Items listed in a dataset:
==========

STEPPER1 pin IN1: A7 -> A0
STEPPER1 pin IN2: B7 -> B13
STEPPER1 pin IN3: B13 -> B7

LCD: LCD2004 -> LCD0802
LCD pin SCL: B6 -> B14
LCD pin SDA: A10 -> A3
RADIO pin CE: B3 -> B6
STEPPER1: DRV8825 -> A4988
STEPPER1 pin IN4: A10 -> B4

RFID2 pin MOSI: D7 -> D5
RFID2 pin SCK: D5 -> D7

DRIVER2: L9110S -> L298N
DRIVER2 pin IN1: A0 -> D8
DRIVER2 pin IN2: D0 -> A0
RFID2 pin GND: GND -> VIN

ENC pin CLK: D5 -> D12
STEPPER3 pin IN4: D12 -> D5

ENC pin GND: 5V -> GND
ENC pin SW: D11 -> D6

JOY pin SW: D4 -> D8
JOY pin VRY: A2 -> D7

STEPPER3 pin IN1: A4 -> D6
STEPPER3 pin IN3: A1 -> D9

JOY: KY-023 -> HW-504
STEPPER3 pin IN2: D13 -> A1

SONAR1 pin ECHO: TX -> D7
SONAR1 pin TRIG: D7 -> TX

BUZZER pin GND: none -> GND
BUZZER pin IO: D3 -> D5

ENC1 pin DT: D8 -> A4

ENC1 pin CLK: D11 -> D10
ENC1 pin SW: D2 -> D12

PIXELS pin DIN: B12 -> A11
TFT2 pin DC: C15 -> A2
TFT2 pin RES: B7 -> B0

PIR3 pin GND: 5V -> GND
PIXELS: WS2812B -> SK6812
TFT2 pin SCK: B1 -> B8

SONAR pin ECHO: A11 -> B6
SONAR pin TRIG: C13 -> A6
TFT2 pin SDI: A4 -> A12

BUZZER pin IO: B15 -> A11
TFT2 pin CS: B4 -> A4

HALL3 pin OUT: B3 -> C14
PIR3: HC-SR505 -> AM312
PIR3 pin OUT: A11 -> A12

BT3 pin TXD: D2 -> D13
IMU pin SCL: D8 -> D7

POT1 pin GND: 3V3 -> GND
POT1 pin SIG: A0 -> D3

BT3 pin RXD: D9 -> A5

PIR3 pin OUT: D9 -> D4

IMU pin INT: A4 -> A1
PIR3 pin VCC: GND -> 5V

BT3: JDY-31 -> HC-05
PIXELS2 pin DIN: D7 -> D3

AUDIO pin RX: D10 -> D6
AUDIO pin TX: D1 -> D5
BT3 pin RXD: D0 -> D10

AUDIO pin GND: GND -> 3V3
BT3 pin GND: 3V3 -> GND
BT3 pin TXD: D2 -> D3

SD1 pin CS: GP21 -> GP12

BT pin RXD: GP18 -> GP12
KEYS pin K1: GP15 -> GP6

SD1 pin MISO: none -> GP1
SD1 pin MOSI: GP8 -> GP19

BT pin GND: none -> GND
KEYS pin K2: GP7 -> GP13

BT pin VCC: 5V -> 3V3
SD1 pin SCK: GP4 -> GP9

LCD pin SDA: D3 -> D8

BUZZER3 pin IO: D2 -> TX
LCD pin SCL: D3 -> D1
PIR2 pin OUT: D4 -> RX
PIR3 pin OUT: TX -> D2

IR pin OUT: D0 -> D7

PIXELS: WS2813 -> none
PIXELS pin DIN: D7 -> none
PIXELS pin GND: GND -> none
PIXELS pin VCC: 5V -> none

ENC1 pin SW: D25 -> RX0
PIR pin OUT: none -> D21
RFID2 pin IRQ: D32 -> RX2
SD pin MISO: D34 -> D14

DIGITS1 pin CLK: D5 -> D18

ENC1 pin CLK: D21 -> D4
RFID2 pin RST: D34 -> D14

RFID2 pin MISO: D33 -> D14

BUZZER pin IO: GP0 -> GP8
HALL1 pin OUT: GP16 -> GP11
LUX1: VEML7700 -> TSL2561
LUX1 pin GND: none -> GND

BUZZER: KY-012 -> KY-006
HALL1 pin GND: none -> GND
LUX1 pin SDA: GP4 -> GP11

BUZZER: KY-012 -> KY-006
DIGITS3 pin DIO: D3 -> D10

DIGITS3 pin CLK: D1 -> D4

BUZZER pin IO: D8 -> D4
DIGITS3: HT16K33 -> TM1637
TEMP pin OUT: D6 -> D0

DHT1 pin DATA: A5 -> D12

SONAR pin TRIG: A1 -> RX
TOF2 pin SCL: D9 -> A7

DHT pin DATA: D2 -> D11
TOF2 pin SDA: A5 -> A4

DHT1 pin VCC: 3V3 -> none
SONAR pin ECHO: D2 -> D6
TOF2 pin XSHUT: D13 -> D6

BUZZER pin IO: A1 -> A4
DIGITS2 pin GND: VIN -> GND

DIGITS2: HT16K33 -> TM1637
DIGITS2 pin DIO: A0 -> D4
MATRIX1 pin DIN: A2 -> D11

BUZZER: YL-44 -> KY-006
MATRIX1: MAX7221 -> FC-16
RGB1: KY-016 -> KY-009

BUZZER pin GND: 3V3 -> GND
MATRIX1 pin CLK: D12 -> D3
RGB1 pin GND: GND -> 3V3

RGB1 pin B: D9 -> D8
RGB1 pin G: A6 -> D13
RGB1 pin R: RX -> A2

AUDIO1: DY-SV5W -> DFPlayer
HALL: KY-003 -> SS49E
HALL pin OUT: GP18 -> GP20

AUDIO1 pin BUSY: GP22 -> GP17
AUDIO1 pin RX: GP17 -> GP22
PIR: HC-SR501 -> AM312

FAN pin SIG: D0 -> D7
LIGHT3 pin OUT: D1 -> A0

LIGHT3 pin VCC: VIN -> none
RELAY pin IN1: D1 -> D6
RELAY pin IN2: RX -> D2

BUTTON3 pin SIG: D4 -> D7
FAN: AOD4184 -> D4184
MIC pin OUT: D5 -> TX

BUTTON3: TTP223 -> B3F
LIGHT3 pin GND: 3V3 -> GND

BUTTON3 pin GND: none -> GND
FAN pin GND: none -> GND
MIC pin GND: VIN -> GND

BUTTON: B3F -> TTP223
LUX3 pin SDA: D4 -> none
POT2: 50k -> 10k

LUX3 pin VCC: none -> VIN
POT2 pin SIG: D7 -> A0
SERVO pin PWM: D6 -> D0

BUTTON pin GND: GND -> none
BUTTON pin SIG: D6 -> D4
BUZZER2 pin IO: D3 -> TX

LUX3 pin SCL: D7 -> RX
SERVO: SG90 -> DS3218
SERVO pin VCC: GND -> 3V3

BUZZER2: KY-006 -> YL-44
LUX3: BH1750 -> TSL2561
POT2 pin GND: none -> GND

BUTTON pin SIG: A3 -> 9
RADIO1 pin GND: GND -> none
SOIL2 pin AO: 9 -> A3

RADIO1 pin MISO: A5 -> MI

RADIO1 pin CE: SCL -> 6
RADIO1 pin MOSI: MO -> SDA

==========

Wherever the string "KEYS" appears in the records, copy the whole line.

• **RESPONSE TO THE TASK**:
KEYS pin K1: GP15 -> GP6
KEYS pin K2: GP7 -> GP13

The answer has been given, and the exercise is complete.